:: Problem details ::
Whenever a line in the listing contains "wiper", copy that line.

:: Data ::
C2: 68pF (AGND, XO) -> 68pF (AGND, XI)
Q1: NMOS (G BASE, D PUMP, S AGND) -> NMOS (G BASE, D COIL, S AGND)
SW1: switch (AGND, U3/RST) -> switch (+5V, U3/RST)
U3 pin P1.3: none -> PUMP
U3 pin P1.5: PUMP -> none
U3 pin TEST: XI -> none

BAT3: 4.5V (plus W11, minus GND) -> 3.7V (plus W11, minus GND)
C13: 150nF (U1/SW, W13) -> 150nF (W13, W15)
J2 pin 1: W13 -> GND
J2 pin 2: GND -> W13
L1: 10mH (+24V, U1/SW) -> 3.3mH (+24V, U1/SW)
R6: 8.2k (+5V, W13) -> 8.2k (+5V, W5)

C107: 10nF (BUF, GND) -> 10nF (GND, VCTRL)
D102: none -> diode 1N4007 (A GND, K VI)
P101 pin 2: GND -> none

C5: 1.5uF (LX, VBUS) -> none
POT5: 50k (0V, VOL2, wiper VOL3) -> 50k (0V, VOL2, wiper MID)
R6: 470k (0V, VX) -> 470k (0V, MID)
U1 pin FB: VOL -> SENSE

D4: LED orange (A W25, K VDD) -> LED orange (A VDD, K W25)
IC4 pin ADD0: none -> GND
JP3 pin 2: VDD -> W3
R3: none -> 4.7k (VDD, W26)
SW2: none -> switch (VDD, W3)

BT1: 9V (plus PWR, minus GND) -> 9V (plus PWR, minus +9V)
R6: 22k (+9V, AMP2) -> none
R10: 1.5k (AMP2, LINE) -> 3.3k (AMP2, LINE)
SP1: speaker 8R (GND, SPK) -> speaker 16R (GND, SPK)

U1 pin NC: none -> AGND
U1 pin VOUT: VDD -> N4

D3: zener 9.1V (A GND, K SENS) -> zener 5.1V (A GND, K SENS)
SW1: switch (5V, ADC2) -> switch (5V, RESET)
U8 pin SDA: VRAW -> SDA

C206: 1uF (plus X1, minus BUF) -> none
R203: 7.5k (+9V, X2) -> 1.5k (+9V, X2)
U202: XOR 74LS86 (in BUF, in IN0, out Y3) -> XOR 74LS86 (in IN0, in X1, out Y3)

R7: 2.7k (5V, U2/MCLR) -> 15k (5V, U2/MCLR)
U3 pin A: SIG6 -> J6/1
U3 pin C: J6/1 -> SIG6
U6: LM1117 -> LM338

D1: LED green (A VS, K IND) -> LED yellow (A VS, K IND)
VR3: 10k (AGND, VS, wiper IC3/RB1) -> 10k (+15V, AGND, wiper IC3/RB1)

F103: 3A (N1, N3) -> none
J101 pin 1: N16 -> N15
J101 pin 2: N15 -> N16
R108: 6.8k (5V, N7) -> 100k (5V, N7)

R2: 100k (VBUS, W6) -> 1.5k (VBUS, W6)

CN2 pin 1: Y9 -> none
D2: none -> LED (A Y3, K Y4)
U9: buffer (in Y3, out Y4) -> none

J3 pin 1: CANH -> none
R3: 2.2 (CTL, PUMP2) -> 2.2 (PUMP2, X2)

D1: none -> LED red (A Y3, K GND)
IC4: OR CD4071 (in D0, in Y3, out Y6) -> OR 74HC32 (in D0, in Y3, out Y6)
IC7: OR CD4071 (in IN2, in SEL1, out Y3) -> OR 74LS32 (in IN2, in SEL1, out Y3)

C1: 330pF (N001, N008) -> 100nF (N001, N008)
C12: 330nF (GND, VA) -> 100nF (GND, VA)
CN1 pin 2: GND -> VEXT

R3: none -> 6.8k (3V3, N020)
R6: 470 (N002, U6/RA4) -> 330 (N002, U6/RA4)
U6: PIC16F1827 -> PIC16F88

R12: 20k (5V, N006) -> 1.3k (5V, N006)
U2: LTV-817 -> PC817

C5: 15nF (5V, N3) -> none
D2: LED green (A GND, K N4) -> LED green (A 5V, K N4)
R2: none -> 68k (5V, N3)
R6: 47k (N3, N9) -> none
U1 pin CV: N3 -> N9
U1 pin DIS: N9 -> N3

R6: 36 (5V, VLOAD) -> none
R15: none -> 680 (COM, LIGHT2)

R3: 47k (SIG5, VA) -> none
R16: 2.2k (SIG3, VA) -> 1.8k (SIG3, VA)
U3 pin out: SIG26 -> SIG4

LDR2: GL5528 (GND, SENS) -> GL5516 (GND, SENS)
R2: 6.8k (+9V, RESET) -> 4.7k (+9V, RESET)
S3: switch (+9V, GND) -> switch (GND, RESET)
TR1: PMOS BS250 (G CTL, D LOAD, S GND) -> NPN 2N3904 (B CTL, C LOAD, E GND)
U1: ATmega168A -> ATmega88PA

:: Response below ::
POT5: 50k (0V, VOL2, wiper VOL3) -> 50k (0V, VOL2, wiper MID)
VR3: 10k (AGND, VS, wiper IC3/RB1) -> 10k (+15V, AGND, wiper IC3/RB1)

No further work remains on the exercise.